The task ->
Since the copy must match the original, write out each record word for word, skipping only the pictures.

Data for processing ->
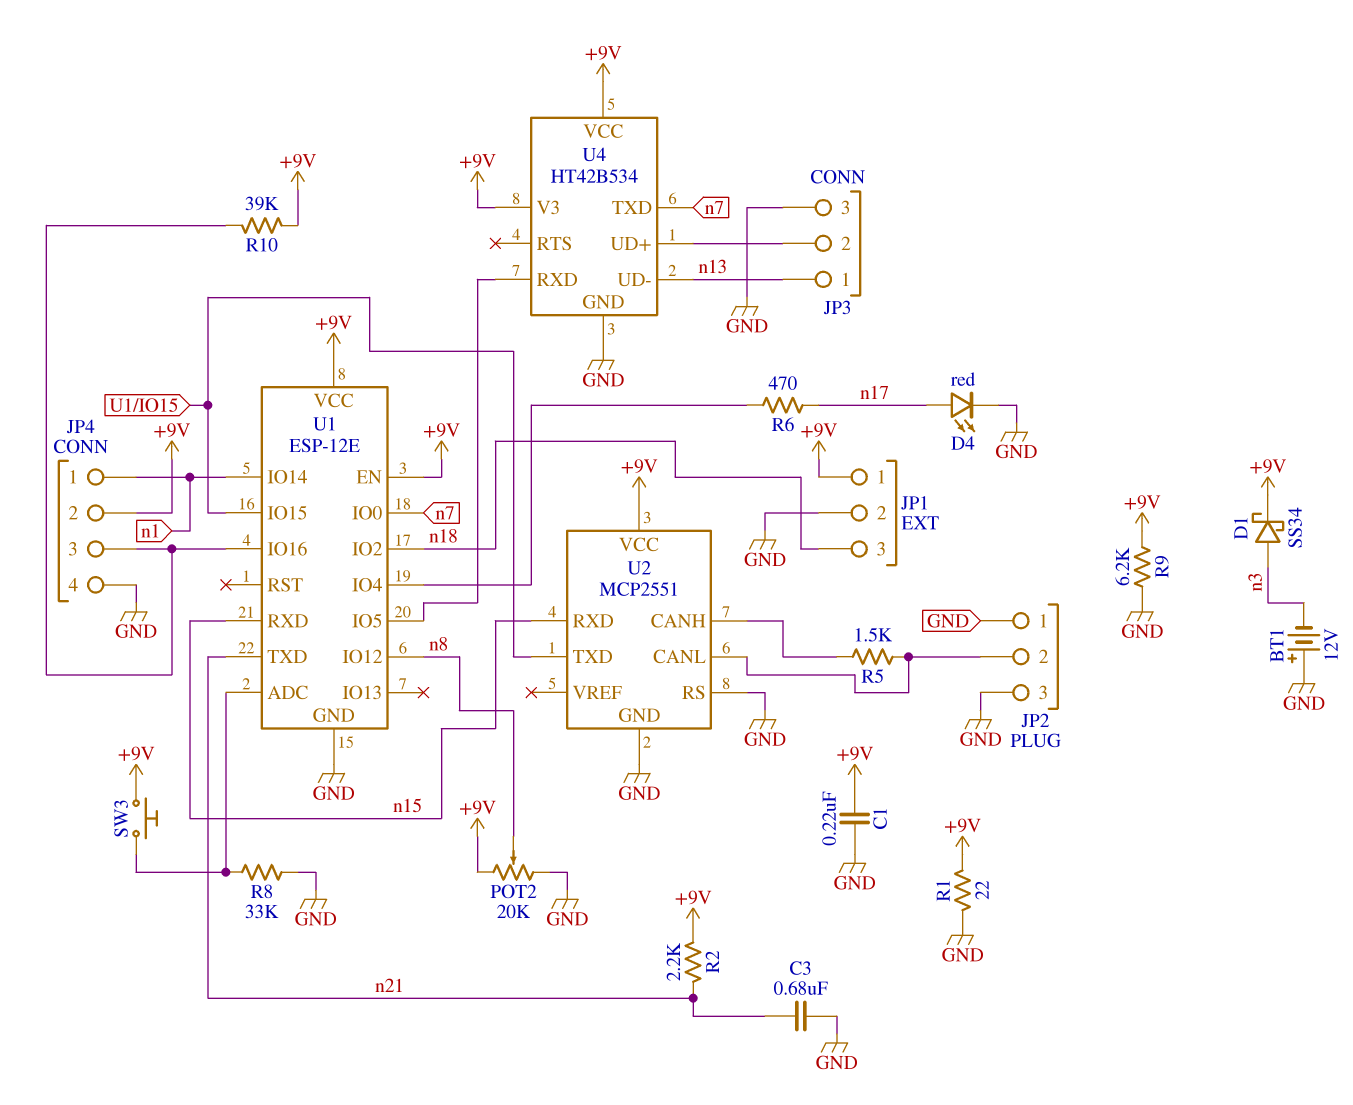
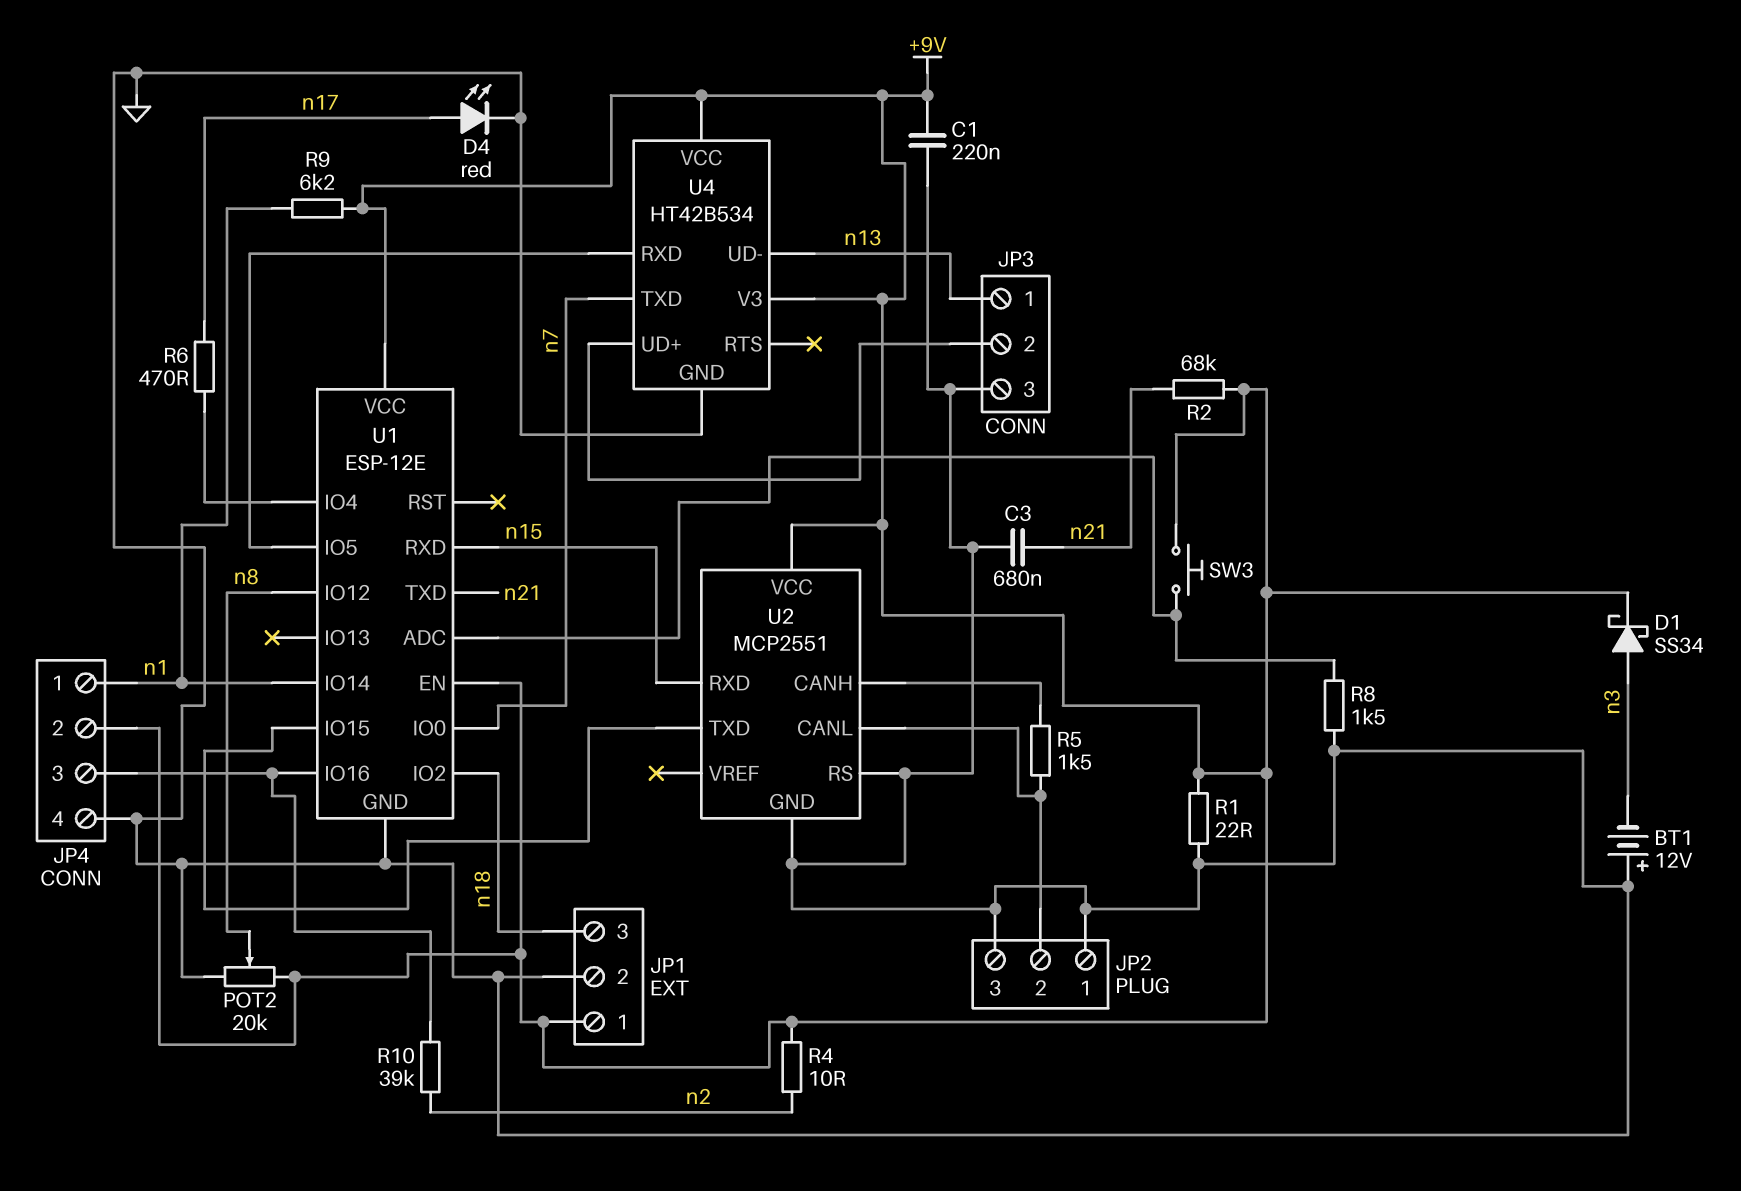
R2: 2.2k (+9V, n21) -> 68k (+9V, n21)
R4: none -> 10 (+9V, n2)
R8: 33k (GND, U1/ADC) -> 1.5k (GND, U1/ADC)
R9: 6.2k (+9V, GND) -> 6.2k (+9V, n1)
R10: 39k (+9V, JP4/3) -> 39k (JP4/3, n2)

Written solution ->
R2: 2.2k (+9V, n21) -> 68k (+9V, n21)
R4: none -> 10 (+9V, n2)
R8: 33k (GND, U1/ADC) -> 1.5k (GND, U1/ADC)
R9: 6.2k (+9V, GND) -> 6.2k (+9V, n1)
R10: 39k (+9V, JP4/3) -> 39k (JP4/3, n2)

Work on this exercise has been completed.